## WORK TO COMPLETE
Set down the lines of the data exactly, starting at the first and stopping after the line containing "(723, 207) = (344, 80): brown banana -> none".
══ INPUT FOR THIS TASK ══
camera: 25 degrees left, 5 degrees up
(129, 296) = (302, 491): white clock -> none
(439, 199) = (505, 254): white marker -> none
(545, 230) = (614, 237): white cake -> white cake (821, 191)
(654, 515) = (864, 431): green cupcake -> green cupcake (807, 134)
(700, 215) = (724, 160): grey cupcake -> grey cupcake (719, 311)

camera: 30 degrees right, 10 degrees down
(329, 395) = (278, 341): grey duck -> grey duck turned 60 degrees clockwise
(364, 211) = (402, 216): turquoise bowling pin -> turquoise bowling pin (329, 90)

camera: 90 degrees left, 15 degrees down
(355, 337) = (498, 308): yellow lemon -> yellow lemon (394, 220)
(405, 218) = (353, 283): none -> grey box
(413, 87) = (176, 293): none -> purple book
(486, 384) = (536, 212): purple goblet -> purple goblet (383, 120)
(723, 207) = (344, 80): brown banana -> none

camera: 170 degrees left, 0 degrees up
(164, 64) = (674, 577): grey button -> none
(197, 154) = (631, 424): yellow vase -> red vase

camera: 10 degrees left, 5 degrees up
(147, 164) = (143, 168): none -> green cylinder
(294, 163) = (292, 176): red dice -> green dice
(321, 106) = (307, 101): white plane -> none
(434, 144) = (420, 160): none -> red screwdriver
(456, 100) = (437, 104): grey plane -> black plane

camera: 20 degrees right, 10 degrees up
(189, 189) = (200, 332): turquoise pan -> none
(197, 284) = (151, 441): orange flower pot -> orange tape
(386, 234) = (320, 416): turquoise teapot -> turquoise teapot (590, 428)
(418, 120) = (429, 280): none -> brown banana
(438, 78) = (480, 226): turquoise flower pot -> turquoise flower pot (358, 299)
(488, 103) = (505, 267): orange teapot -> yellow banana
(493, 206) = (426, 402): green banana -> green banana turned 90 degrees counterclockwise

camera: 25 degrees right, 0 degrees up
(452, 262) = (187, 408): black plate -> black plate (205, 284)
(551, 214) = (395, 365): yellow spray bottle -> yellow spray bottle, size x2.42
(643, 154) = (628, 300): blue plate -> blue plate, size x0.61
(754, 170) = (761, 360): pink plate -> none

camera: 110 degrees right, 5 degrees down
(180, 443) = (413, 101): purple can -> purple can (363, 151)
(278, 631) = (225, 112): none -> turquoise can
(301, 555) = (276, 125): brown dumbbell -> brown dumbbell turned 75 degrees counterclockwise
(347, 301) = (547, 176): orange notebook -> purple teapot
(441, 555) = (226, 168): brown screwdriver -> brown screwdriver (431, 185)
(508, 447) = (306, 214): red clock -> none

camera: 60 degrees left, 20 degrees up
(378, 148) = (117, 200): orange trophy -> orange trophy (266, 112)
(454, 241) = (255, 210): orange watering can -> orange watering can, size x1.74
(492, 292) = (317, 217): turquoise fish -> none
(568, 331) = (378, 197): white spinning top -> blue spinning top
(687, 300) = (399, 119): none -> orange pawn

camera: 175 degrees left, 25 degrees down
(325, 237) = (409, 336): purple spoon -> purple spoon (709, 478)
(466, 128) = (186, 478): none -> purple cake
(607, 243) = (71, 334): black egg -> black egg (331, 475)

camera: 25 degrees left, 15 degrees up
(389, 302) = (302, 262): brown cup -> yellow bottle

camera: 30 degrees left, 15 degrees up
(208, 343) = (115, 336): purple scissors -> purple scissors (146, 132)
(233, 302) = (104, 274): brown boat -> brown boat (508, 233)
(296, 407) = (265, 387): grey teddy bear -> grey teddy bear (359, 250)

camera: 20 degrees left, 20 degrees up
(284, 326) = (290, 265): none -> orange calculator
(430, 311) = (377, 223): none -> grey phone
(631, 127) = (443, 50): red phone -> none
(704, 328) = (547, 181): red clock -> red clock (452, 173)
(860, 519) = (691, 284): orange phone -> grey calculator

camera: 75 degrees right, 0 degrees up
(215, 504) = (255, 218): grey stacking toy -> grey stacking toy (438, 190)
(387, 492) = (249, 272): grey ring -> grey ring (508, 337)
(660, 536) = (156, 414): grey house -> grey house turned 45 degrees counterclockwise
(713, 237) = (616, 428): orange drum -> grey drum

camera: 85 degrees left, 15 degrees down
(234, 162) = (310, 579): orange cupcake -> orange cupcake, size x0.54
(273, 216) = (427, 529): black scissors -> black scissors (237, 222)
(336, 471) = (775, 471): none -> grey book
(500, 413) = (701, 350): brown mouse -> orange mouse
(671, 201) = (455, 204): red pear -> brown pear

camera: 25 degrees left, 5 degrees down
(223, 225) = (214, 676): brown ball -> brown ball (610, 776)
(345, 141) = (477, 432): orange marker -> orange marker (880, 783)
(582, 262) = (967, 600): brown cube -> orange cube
═══
## TASK ANSWER
camera: 25 degrees left, 5 degrees up
(129, 296) = (302, 491): white clock -> none
(439, 199) = (505, 254): white marker -> none
(545, 230) = (614, 237): white cake -> white cake (821, 191)
(654, 515) = (864, 431): green cupcake -> green cupcake (807, 134)
(700, 215) = (724, 160): grey cupcake -> grey cupcake (719, 311)

camera: 30 degrees right, 10 degrees down
(329, 395) = (278, 341): grey duck -> grey duck turned 60 degrees clockwise
(364, 211) = (402, 216): turquoise bowling pin -> turquoise bowling pin (329, 90)

camera: 90 degrees left, 15 degrees down
(355, 337) = (498, 308): yellow lemon -> yellow lemon (394, 220)
(405, 218) = (353, 283): none -> grey box
(413, 87) = (176, 293): none -> purple book
(486, 384) = (536, 212): purple goblet -> purple goblet (383, 120)
(723, 207) = (344, 80): brown banana -> none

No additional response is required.